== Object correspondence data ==
══════════

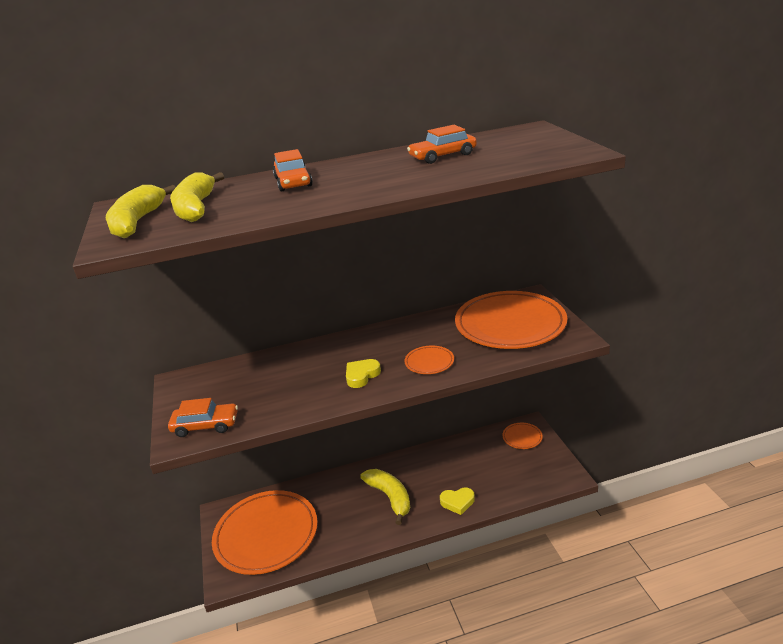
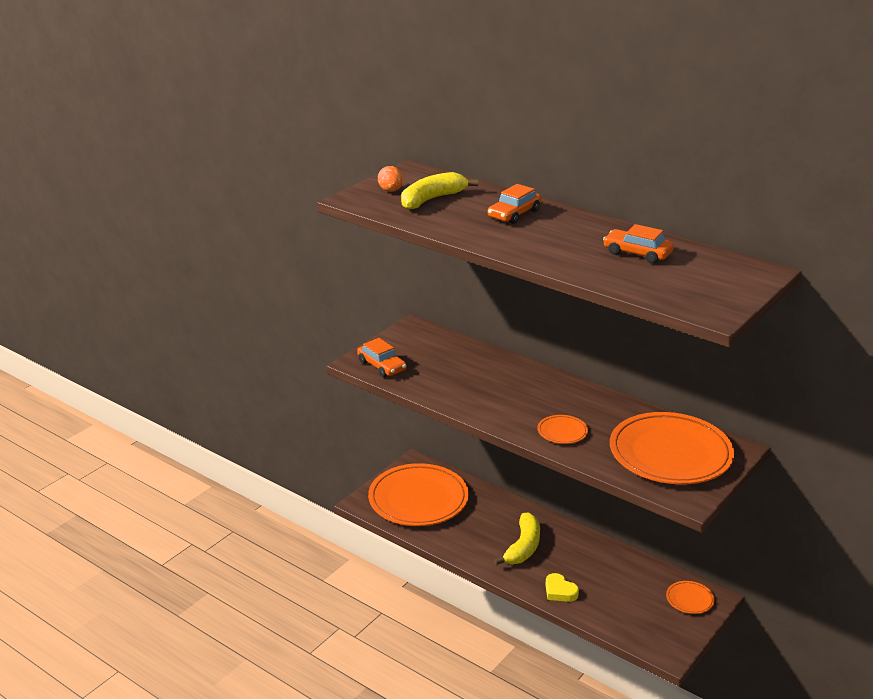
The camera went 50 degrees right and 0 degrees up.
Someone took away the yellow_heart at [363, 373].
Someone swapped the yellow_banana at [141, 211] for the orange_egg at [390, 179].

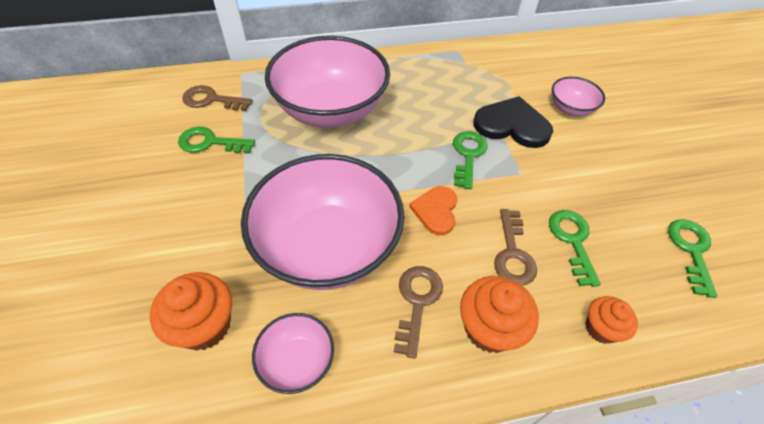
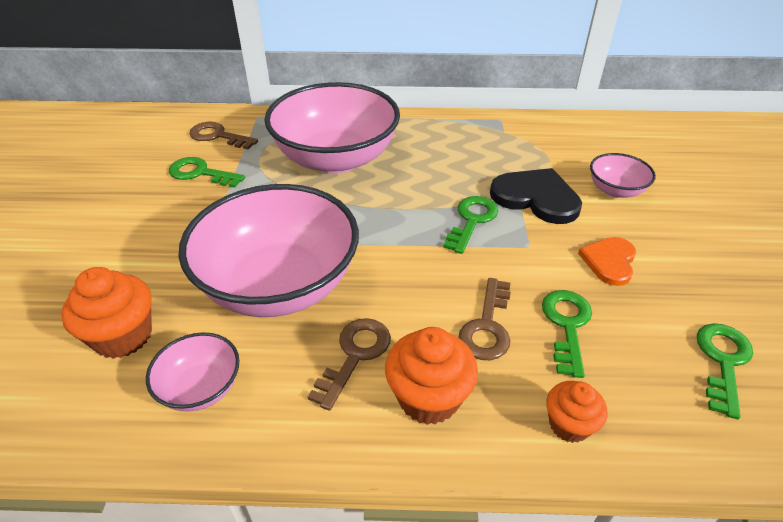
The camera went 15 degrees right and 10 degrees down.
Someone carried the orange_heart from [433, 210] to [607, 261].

══════════

== The problem ==
Extract all the data above exactly, excluding every picture.

== Solution to the problem ==
The camera went 50 degrees right and 0 degrees up.
Someone took away the yellow_heart at [363, 373].
Someone swapped the yellow_banana at [141, 211] for the orange_egg at [390, 179].

The camera went 15 degrees right and 10 degrees down.
Someone carried the orange_heart from [433, 210] to [607, 261].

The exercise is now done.